● **GIVEN INSTRUCTION**
Copy the lines below verbatim, leaving out the pictures.

-- Start --

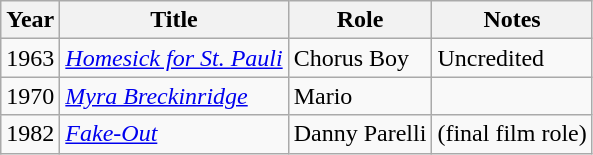
Uncredited (512, 58)
1963 (30, 58)
(final film role) (512, 134)
Title (174, 20)
Year (30, 20)
Chorus Boy (360, 58)
Homesick for St. Pauli (174, 58)
Danny Parelli (360, 134)
1970 (30, 96)
Mario (360, 96)
Role (360, 20)
Myra Breckinridge (174, 96)
1982 (30, 134)
Fake-Out (174, 134)
Notes (512, 20)
Output the [X, Y] coordinate of the center of the cell containing the given text.  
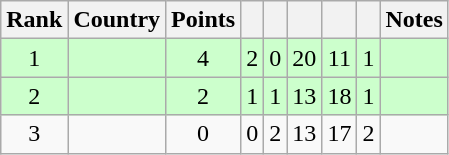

-- End --

● **TASK ANSWER**
Uncredited (512, 58)
1963 (30, 58)
(final film role) (512, 134)
Title (174, 20)
Year (30, 20)
Chorus Boy (360, 58)
Homesick for St. Pauli (174, 58)
Danny Parelli (360, 134)
1970 (30, 96)
Mario (360, 96)
Role (360, 20)
Myra Breckinridge (174, 96)
1982 (30, 134)
Fake-Out (174, 134)
Notes (512, 20)
Output the [X, Y] coordinate of the center of the cell containing the given text.  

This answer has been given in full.